◆ Raw data

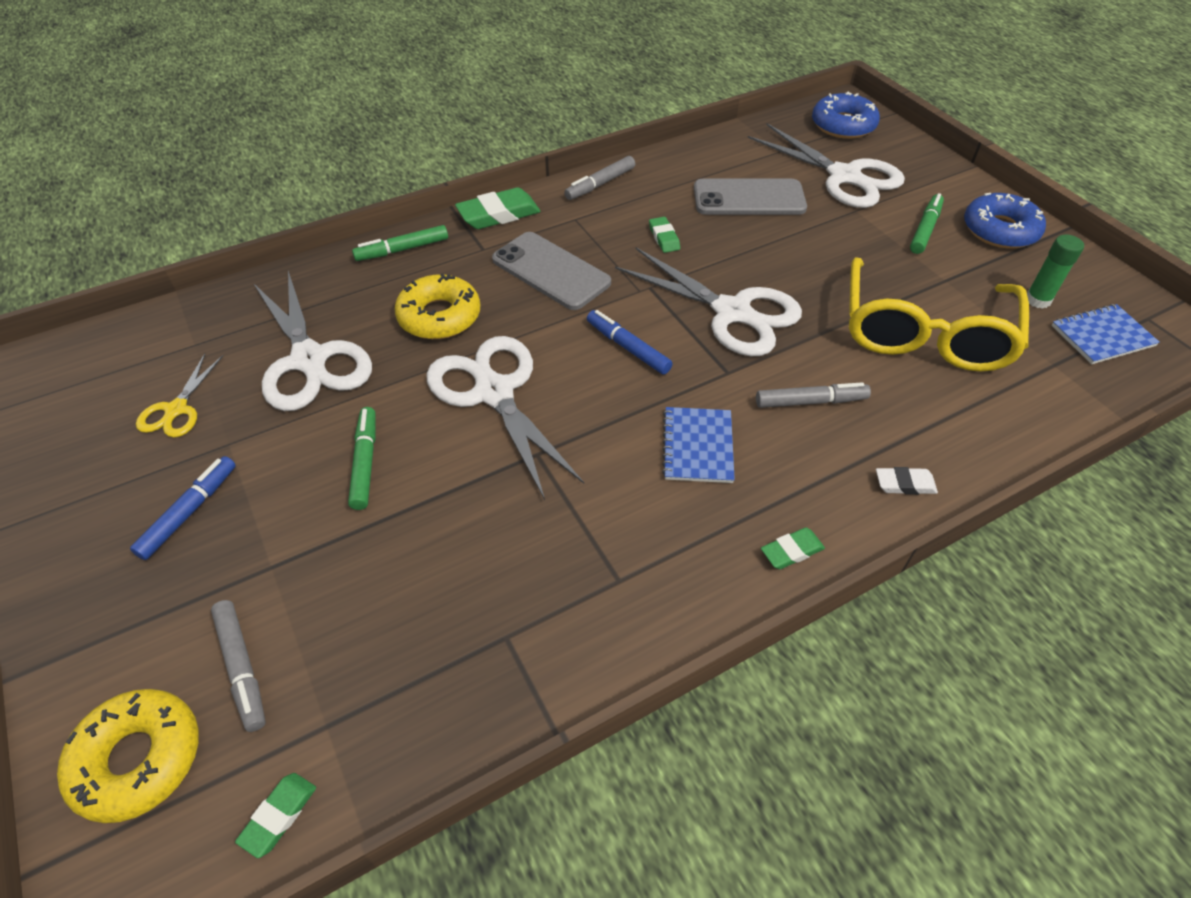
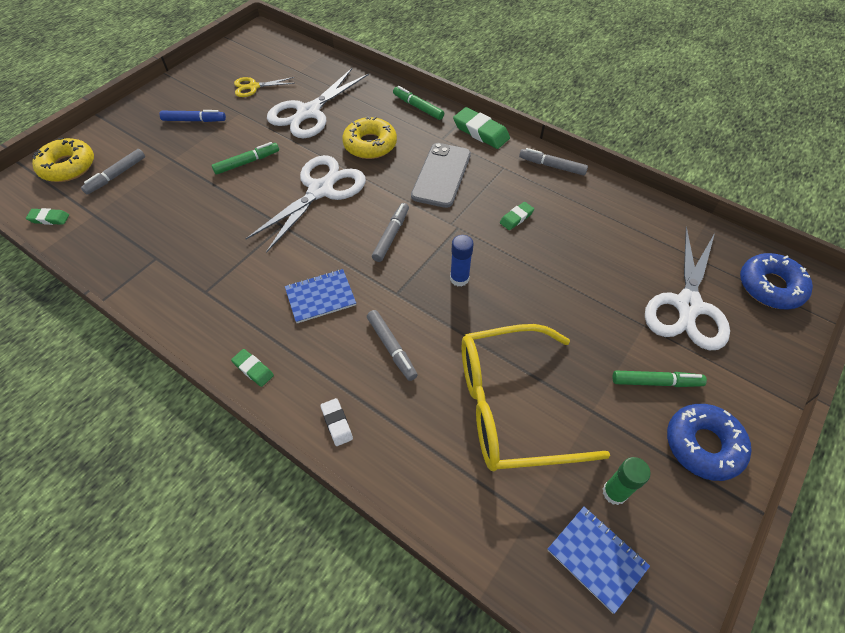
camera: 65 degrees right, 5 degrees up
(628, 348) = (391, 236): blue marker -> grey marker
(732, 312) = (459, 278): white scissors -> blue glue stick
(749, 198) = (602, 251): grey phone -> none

◆ Brief
Once the pictures are set aside, give the rest of the material again unchanged.

◆ Your response
camera: 65 degrees right, 5 degrees up
(628, 348) = (391, 236): blue marker -> grey marker
(732, 312) = (459, 278): white scissors -> blue glue stick
(749, 198) = (602, 251): grey phone -> none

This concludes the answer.